» Work order
Print, from the listing below, the lines starting at the line containing "red L-shape: (294, 81) -> (218, 85), moved" and ending at the line containing "brown ellipse: (267, 419)", exactly as they stand, and print nothing else.

+++

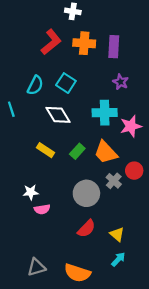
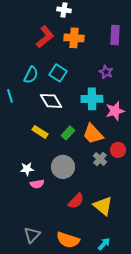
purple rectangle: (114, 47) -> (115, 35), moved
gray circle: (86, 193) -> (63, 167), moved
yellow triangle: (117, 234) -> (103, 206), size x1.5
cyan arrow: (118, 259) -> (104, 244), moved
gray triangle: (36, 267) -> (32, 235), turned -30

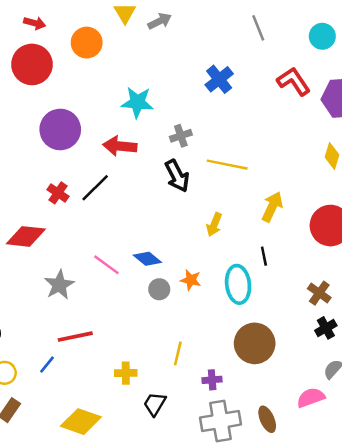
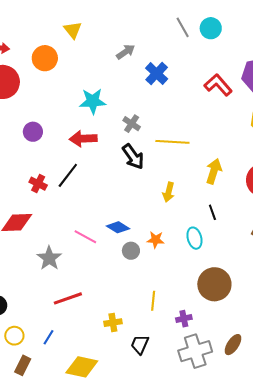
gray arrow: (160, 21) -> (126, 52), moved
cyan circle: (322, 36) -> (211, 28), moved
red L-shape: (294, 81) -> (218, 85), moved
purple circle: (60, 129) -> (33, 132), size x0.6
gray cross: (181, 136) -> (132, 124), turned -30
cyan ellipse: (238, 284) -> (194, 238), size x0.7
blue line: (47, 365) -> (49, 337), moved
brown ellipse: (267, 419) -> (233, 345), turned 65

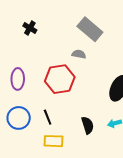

+++

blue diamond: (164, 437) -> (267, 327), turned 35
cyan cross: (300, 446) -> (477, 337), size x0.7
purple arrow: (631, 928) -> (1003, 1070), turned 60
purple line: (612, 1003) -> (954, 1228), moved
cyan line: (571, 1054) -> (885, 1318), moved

+++

» Response to the exercise
red L-shape: (294, 81) -> (218, 85), moved
purple circle: (60, 129) -> (33, 132), size x0.6
gray cross: (181, 136) -> (132, 124), turned -30
cyan ellipse: (238, 284) -> (194, 238), size x0.7
blue line: (47, 365) -> (49, 337), moved
brown ellipse: (267, 419) -> (233, 345), turned 65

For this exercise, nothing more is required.